§ **TASK BRIEF**: Search term "cutting": please show all lines in the listing that contain it.

§ **DATA PROVIDED**:
/---

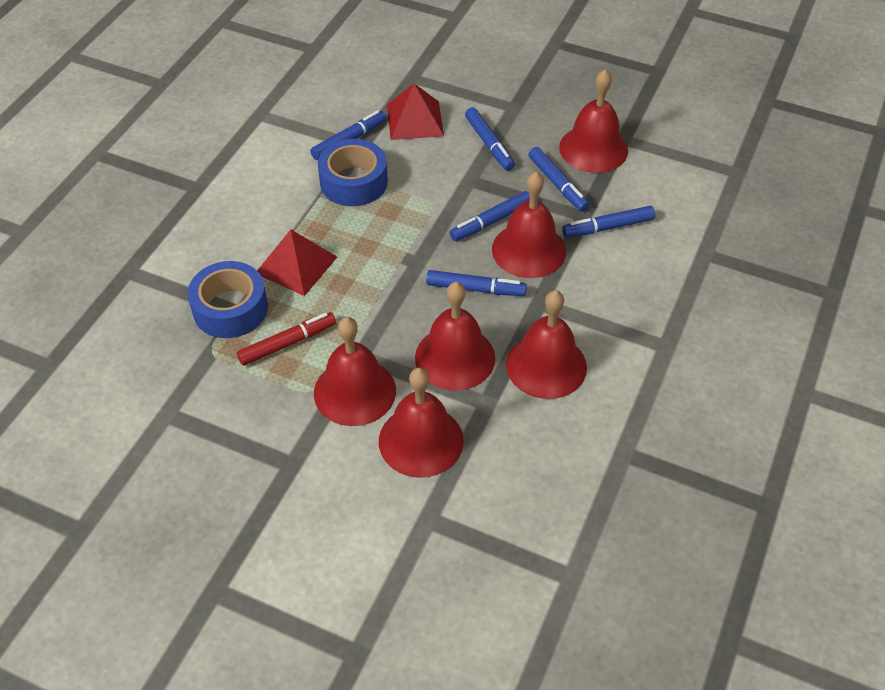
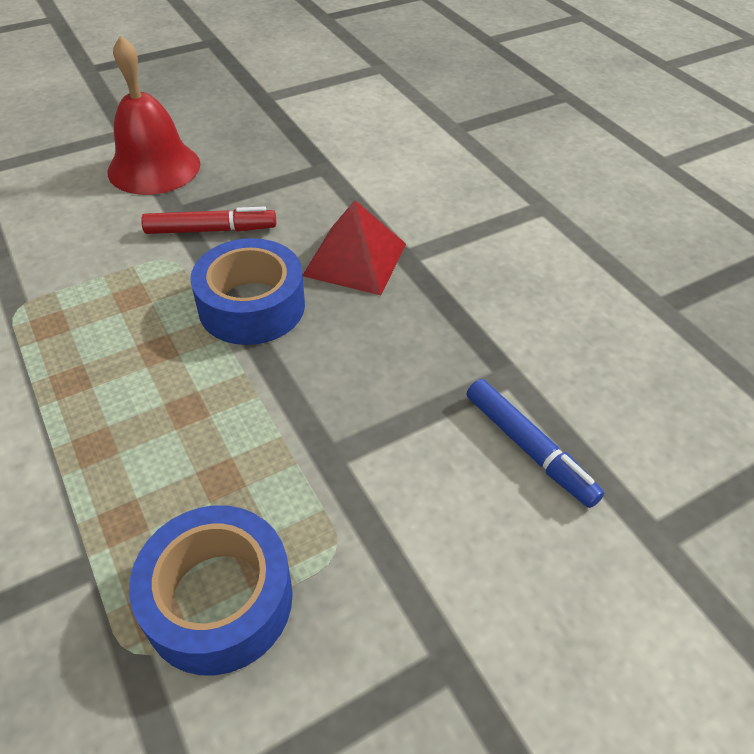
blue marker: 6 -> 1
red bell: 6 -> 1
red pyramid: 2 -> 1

\---
/---

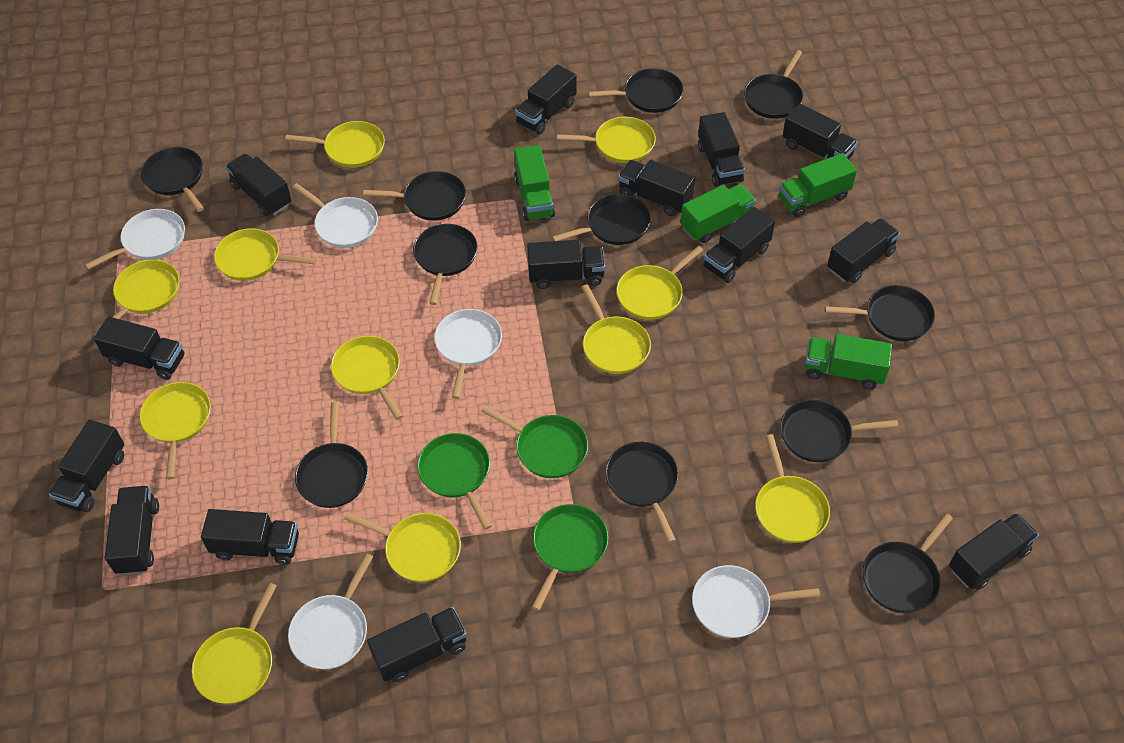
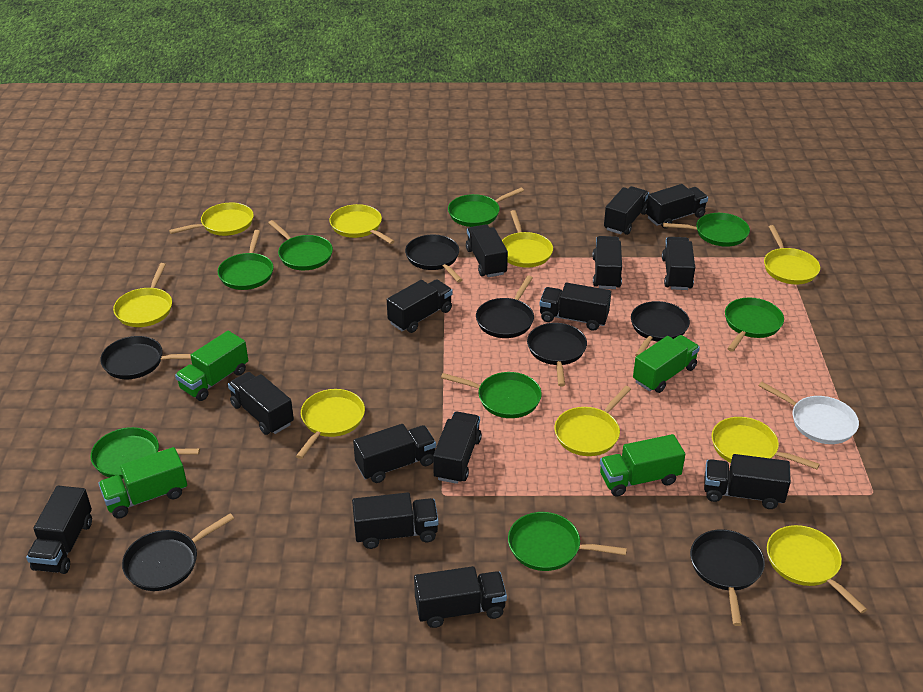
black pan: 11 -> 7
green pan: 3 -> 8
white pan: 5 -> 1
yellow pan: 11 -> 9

\---
/---

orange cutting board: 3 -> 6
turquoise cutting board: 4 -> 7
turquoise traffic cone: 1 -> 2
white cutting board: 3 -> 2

\---

§ **EXERCISE RESULT**:
orange cutting board: 3 -> 6
turquoise cutting board: 4 -> 7
white cutting board: 3 -> 2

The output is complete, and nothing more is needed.